**EXERCISE GOAL**
Provide the count of lines below that include the word "purple", without any accompanying remarks.

BEGIN SOURCE MATERIAL

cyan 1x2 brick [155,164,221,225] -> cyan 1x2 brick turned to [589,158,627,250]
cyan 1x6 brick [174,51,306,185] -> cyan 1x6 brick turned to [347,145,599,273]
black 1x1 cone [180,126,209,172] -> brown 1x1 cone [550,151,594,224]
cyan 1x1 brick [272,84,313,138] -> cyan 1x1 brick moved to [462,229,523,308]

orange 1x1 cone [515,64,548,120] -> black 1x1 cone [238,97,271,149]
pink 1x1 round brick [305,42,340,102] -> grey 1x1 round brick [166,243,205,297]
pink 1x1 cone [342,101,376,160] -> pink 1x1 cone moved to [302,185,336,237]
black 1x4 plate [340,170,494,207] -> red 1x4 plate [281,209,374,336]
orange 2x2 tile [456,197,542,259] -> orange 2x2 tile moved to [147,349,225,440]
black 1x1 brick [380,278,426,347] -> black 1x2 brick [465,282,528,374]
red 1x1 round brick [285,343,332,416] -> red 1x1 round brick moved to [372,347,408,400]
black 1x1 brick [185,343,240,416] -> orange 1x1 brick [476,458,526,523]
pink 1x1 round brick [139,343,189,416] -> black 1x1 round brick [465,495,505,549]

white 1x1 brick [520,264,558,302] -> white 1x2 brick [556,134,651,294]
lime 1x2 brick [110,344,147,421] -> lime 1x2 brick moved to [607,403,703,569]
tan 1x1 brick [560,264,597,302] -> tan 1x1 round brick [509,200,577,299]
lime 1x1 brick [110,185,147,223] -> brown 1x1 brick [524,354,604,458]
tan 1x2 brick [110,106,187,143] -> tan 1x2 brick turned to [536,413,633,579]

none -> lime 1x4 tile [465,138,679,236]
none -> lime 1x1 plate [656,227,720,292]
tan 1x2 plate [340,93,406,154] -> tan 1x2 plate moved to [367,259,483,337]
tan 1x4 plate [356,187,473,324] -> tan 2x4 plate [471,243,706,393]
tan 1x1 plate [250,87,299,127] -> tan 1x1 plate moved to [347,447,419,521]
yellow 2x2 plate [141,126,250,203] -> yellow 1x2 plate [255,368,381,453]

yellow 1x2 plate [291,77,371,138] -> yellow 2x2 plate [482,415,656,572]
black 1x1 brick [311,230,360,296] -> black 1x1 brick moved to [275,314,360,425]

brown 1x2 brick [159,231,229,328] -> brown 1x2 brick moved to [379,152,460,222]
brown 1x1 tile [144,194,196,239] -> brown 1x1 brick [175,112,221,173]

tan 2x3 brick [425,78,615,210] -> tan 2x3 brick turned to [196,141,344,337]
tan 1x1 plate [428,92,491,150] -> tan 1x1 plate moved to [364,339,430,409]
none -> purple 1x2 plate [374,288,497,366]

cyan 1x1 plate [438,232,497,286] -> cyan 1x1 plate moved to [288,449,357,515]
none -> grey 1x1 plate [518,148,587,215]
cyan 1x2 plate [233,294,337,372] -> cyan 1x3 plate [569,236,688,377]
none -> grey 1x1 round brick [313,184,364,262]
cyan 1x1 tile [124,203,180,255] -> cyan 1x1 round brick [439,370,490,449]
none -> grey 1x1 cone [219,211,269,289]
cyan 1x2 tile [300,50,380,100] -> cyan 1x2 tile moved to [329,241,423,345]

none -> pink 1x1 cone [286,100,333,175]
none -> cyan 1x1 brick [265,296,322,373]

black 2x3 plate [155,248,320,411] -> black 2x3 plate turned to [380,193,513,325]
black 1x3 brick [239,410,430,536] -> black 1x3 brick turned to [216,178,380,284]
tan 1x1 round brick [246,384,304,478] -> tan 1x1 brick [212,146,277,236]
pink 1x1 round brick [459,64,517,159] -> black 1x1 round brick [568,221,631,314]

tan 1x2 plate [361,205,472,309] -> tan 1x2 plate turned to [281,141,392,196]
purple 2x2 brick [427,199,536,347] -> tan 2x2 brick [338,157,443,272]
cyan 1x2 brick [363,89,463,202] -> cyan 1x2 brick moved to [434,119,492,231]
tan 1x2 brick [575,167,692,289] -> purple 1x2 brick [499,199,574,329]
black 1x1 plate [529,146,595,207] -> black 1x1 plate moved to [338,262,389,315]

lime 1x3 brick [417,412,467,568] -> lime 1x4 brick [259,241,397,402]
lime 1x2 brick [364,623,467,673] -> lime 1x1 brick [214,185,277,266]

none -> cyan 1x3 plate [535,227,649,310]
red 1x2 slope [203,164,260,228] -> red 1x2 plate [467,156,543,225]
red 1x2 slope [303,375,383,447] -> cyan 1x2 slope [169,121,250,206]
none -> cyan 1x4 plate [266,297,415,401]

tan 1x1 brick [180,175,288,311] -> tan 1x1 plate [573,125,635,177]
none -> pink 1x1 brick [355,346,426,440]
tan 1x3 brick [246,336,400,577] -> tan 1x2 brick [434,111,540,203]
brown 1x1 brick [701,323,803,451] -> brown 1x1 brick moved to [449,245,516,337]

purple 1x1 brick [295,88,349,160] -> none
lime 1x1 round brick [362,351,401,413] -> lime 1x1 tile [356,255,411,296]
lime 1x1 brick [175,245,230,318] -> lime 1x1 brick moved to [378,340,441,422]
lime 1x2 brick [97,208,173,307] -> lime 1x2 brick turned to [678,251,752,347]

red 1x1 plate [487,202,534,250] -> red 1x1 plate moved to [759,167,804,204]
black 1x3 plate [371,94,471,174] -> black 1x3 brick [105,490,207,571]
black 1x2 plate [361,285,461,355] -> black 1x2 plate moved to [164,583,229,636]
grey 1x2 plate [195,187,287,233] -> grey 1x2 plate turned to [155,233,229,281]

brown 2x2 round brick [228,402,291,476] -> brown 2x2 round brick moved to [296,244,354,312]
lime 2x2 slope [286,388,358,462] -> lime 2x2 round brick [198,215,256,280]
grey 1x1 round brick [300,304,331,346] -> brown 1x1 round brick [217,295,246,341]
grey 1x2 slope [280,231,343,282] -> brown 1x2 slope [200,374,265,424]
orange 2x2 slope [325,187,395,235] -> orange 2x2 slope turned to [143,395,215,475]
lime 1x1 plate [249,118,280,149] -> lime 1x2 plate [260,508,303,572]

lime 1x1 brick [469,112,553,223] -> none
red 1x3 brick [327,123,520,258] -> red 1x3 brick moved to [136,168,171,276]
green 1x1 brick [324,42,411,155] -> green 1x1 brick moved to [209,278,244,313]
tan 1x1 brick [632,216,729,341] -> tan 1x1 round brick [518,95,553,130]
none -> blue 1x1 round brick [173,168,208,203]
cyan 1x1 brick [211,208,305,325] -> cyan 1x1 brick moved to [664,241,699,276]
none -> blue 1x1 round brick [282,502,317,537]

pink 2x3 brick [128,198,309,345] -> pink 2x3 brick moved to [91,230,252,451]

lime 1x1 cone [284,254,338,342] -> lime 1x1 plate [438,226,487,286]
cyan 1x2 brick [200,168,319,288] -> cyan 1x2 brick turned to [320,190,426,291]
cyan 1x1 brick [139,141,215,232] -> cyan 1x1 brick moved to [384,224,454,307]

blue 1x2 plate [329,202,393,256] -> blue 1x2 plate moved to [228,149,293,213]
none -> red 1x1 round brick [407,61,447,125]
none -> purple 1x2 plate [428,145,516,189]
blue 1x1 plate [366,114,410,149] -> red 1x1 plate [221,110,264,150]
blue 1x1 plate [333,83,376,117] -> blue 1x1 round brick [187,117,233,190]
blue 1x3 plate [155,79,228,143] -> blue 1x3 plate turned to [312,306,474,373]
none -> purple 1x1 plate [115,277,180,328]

END SOURCE MATERIAL

**TASK SOLUTION**
6